AIM OF THE EXERCISE. Each line below that includes the word "green" is to be reported.

(Before-and-after object listings)
== Segment start ==

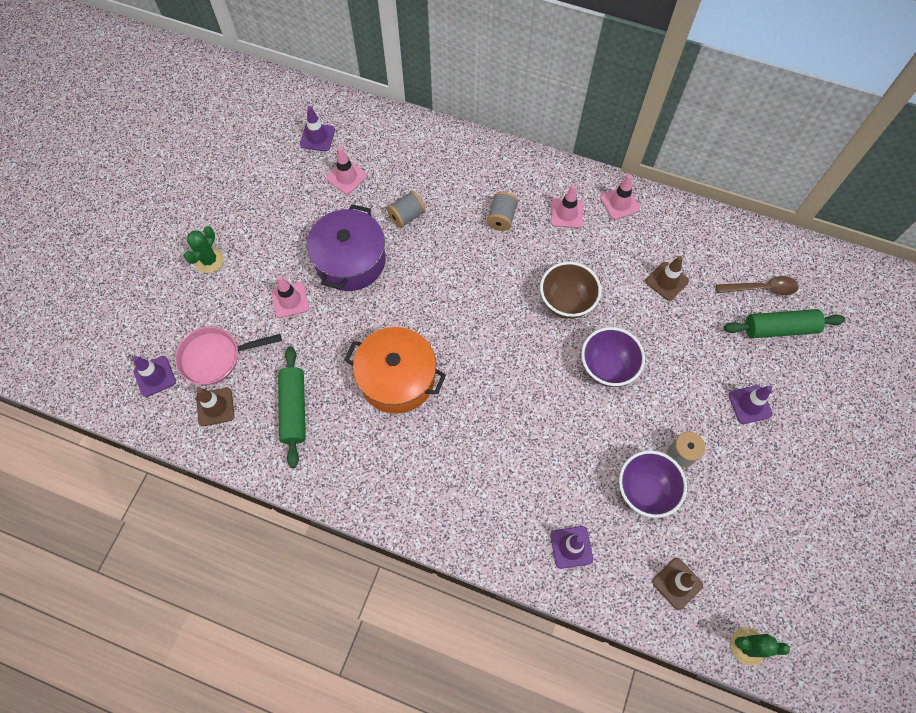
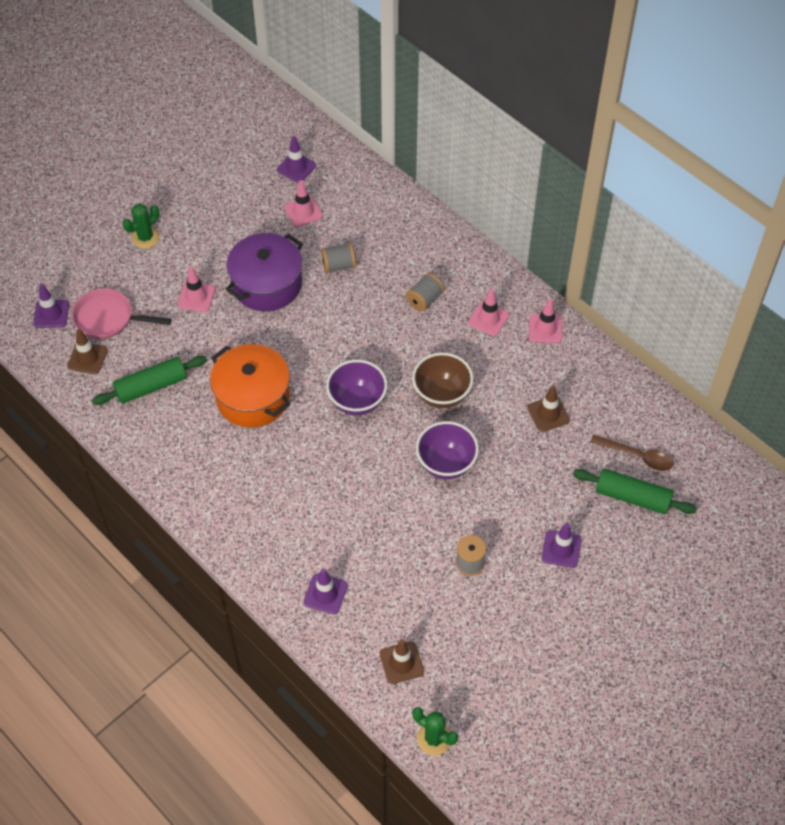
camera: 25 degrees right, 10 degrees down
green rolling pin [278,346,306,468] -> green rolling pin turned 45 degrees clockwise [92,356,207,405]
purple bowl [619,450,687,518] -> purple bowl moved to [326,360,387,415]

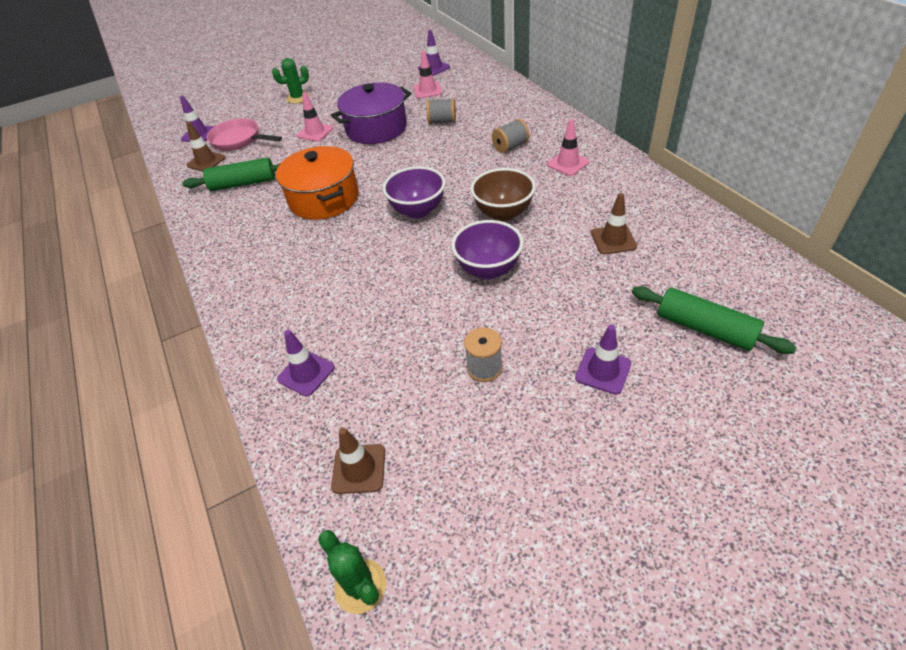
camera: 20 degrees right, 10 degrees down
pink traffic cone [529,299,562,343] -> none
brown spoon [590,435,673,471] -> none

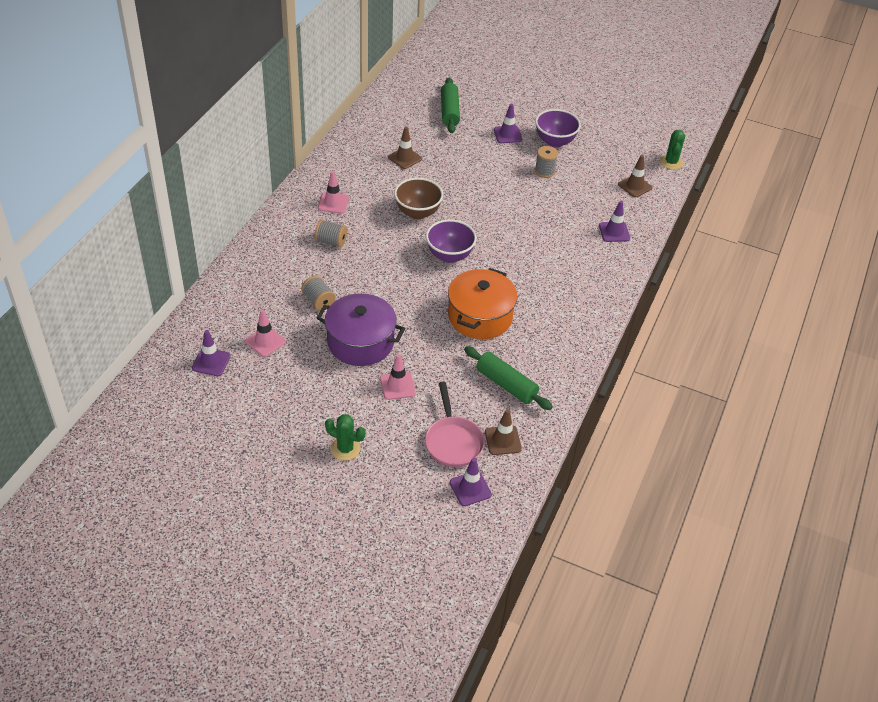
camera: 135 degrees left, 0 degrees up
purple bowl [451,220,523,279] -> purple bowl moved to [535,109,581,148]

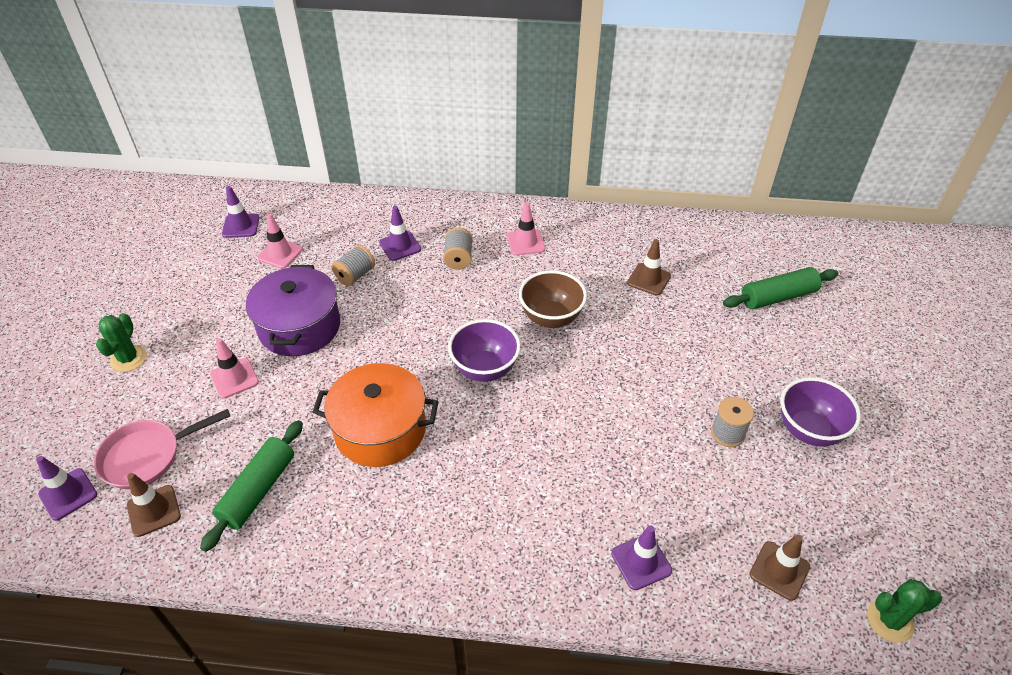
camera: 75 degrees right, 0 degrees up
purple traffic cone [494,104,522,143] -> purple traffic cone moved to [379,206,421,261]

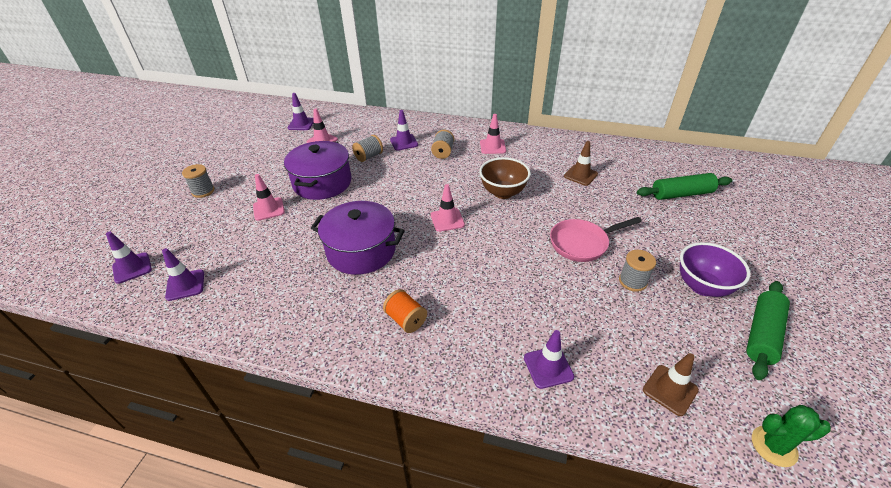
camera: 10 degrees right, 5 degrees down
pink pan [94,409,230,489] -> pink pan moved to [550,217,642,262]
green cactus [96,313,146,372] -> grey spool [182,164,214,198]
brown traffic cone [127,473,181,537] -> purple traffic cone [162,248,204,301]
green rolling pin [200,420,303,552] -> green rolling pin moved to [746,281,790,380]
orange pot [313,363,439,467] -> purple pot [311,201,405,275]
purple bowl [448,319,521,382] -> pink traffic cone [431,184,465,232]
none -> orange spool [383,289,427,333]

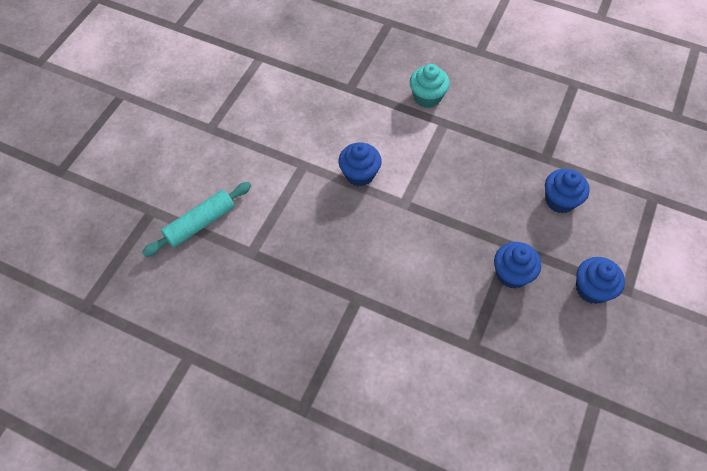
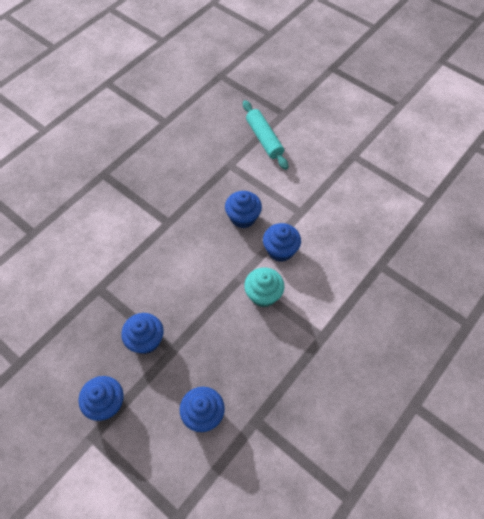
camera: 105 degrees right, 0 degrees up
turquoise cupcake [410,64,450,108] -> turquoise cupcake moved to [244,267,284,307]
none -> blue cupcake [225,191,262,228]

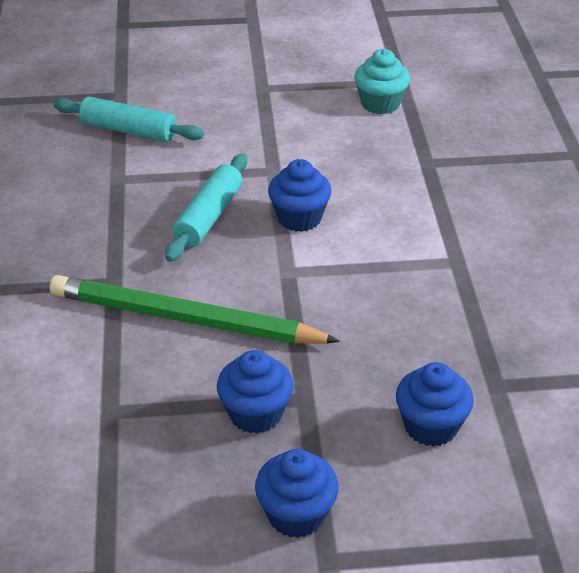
camera: 45 degrees left, 20 degrees down
blue cupcake [225,191,262,228] -> turquoise rolling pin [165,153,247,262]
turquoise cupcake [244,267,284,307] -> turquoise cupcake moved to [354,49,410,114]
none -> green pencil [50,275,340,344]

== Segment end ==

OUTPUT FOR THIS EXERCISE.
green rolling pin [278,346,306,468] -> green rolling pin turned 45 degrees clockwise [92,356,207,405]
green cactus [96,313,146,372] -> grey spool [182,164,214,198]
green rolling pin [200,420,303,552] -> green rolling pin moved to [746,281,790,380]
none -> green pencil [50,275,340,344]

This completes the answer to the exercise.